Given instruction - Recast every line of the material below as a JSON list of strings, one string per line, leaving out blank lines.

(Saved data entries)
---

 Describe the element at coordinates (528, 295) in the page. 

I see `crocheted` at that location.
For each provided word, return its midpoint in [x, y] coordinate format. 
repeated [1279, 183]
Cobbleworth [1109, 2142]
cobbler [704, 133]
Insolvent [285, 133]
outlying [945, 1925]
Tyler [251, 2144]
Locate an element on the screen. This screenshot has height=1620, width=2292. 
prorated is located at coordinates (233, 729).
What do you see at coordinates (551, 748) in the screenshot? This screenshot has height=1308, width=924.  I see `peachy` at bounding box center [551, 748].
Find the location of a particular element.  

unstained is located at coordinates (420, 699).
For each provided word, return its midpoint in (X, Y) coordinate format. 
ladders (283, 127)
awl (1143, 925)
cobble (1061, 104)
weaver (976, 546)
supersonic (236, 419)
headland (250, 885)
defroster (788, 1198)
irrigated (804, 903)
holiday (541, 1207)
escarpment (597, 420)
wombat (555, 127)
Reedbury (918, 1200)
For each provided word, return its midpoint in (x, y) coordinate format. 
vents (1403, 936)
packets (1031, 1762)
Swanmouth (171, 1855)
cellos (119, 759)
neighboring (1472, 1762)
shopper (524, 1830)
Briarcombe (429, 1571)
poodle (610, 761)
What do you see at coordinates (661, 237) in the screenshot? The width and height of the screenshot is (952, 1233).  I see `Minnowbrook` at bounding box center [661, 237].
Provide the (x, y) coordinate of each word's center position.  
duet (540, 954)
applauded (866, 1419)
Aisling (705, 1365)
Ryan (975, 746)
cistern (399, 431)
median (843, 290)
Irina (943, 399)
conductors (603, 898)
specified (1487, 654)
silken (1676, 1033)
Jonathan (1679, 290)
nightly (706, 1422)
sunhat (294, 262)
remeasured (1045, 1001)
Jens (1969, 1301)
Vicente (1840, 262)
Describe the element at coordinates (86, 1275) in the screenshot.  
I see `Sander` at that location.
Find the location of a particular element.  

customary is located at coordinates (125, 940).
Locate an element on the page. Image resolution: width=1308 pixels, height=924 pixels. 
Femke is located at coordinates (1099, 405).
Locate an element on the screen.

---

Task output -
[
  " Describe the element at coordinates (528, 295) in the page. ",
  "I see `crocheted` at that location.",
  "For each provided word, return its midpoint in [x, y] coordinate format. ",
  "repeated [1279, 183]",
  "Cobbleworth [1109, 2142]",
  "cobbler [704, 133]",
  "Insolvent [285, 133]",
  "outlying [945, 1925]",
  "Tyler [251, 2144]",
  "Locate an element on the screen. This screenshot has height=1620, width=2292. ",
  "prorated is located at coordinates (233, 729).",
  "What do you see at coordinates (551, 748) in the screenshot? This screenshot has height=1308, width=924.  I see `peachy` at bounding box center [551, 748].",
  "Find the location of a particular element.  ",
  "unstained is located at coordinates (420, 699).",
  "For each provided word, return its midpoint in (X, Y) coordinate format. ",
  "ladders (283, 127)",
  "awl (1143, 925)",
  "cobble (1061, 104)",
  "weaver (976, 546)",
  "supersonic (236, 419)",
  "headland (250, 885)",
  "defroster (788, 1198)",
  "irrigated (804, 903)",
  "holiday (541, 1207)",
  "escarpment (597, 420)",
  "wombat (555, 127)",
  "Reedbury (918, 1200)",
  "For each provided word, return its midpoint in (x, y) coordinate format. ",
  "vents (1403, 936)",
  "packets (1031, 1762)",
  "Swanmouth (171, 1855)",
  "cellos (119, 759)",
  "neighboring (1472, 1762)",
  "shopper (524, 1830)",
  "Briarcombe (429, 1571)",
  "poodle (610, 761)",
  "What do you see at coordinates (661, 237) in the screenshot? The width and height of the screenshot is (952, 1233).  I see `Minnowbrook` at bounding box center [661, 237].",
  "Provide the (x, y) coordinate of each word's center position.  ",
  "duet (540, 954)",
  "applauded (866, 1419)",
  "Aisling (705, 1365)",
  "Ryan (975, 746)",
  "cistern (399, 431)",
  "median (843, 290)",
  "Irina (943, 399)",
  "conductors (603, 898)",
  "specified (1487, 654)",
  "silken (1676, 1033)",
  "Jonathan (1679, 290)",
  "nightly (706, 1422)",
  "sunhat (294, 262)",
  "remeasured (1045, 1001)",
  "Jens (1969, 1301)",
  "Vicente (1840, 262)",
  "Describe the element at coordinates (86, 1275) in the screenshot.  ",
  "I see `Sander` at that location.",
  "Find the location of a particular element.  ",
  "customary is located at coordinates (125, 940).",
  "Locate an element on the page. Image resolution: width=1308 pixels, height=924 pixels. ",
  "Femke is located at coordinates (1099, 405).",
  "Locate an element on the screen."
]